--- Supplied data Enclosed Below ---

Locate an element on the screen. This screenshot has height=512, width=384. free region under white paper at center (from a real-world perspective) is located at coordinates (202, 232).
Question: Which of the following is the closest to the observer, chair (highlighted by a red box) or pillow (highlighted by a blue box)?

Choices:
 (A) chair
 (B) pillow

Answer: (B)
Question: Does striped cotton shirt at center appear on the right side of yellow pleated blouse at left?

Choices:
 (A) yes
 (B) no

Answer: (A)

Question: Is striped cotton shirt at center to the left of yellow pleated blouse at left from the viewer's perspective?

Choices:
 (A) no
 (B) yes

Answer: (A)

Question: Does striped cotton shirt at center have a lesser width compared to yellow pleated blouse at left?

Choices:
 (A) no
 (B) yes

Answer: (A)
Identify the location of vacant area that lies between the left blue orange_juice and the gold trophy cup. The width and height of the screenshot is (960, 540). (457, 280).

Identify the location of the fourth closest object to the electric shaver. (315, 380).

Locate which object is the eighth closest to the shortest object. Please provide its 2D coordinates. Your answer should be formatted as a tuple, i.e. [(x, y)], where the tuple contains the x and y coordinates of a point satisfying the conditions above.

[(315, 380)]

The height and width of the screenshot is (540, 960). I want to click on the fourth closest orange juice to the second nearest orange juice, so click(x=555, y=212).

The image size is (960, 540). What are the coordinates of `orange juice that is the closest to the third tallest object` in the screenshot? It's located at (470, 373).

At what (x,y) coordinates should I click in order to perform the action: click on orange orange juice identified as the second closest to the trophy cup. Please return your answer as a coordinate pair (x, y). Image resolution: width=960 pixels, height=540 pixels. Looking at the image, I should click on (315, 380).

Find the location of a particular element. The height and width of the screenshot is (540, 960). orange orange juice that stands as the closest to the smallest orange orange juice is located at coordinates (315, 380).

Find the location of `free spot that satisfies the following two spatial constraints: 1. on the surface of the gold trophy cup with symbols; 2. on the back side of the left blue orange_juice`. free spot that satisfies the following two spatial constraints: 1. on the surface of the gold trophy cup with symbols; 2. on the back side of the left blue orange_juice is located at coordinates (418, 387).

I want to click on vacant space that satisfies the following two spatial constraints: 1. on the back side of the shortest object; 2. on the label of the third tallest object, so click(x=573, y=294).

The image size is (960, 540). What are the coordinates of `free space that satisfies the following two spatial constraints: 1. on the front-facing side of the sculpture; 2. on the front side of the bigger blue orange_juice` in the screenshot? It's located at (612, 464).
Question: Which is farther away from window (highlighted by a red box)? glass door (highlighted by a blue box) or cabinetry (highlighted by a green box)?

--- End of Enclosed Supplied data ---

* **Exercise objective**:
Copy all of the data above verbatim, line for line, without changing any wording, numbers, or punctuation.

* **The completed task**:
Locate an element on the screen. This screenshot has height=512, width=384. free region under white paper at center (from a real-world perspective) is located at coordinates (202, 232).
Question: Which of the following is the closest to the observer, chair (highlighted by a red box) or pillow (highlighted by a blue box)?

Choices:
 (A) chair
 (B) pillow

Answer: (B)
Question: Does striped cotton shirt at center appear on the right side of yellow pleated blouse at left?

Choices:
 (A) yes
 (B) no

Answer: (A)

Question: Is striped cotton shirt at center to the left of yellow pleated blouse at left from the viewer's perspective?

Choices:
 (A) no
 (B) yes

Answer: (A)

Question: Does striped cotton shirt at center have a lesser width compared to yellow pleated blouse at left?

Choices:
 (A) no
 (B) yes

Answer: (A)
Identify the location of vacant area that lies between the left blue orange_juice and the gold trophy cup. The width and height of the screenshot is (960, 540). (457, 280).

Identify the location of the fourth closest object to the electric shaver. (315, 380).

Locate which object is the eighth closest to the shortest object. Please provide its 2D coordinates. Your answer should be formatted as a tuple, i.e. [(x, y)], where the tuple contains the x and y coordinates of a point satisfying the conditions above.

[(315, 380)]

The height and width of the screenshot is (540, 960). I want to click on the fourth closest orange juice to the second nearest orange juice, so click(x=555, y=212).

The image size is (960, 540). What are the coordinates of `orange juice that is the closest to the third tallest object` in the screenshot? It's located at (470, 373).

At what (x,y) coordinates should I click in order to perform the action: click on orange orange juice identified as the second closest to the trophy cup. Please return your answer as a coordinate pair (x, y). Image resolution: width=960 pixels, height=540 pixels. Looking at the image, I should click on (315, 380).

Find the location of a particular element. The height and width of the screenshot is (540, 960). orange orange juice that stands as the closest to the smallest orange orange juice is located at coordinates (315, 380).

Find the location of `free spot that satisfies the following two spatial constraints: 1. on the surface of the gold trophy cup with symbols; 2. on the back side of the left blue orange_juice`. free spot that satisfies the following two spatial constraints: 1. on the surface of the gold trophy cup with symbols; 2. on the back side of the left blue orange_juice is located at coordinates (418, 387).

I want to click on vacant space that satisfies the following two spatial constraints: 1. on the back side of the shortest object; 2. on the label of the third tallest object, so click(x=573, y=294).

The image size is (960, 540). What are the coordinates of `free space that satisfies the following two spatial constraints: 1. on the front-facing side of the sculpture; 2. on the front side of the bigger blue orange_juice` in the screenshot? It's located at (612, 464).
Question: Which is farther away from window (highlighted by a red box)? glass door (highlighted by a blue box) or cabinetry (highlighted by a green box)?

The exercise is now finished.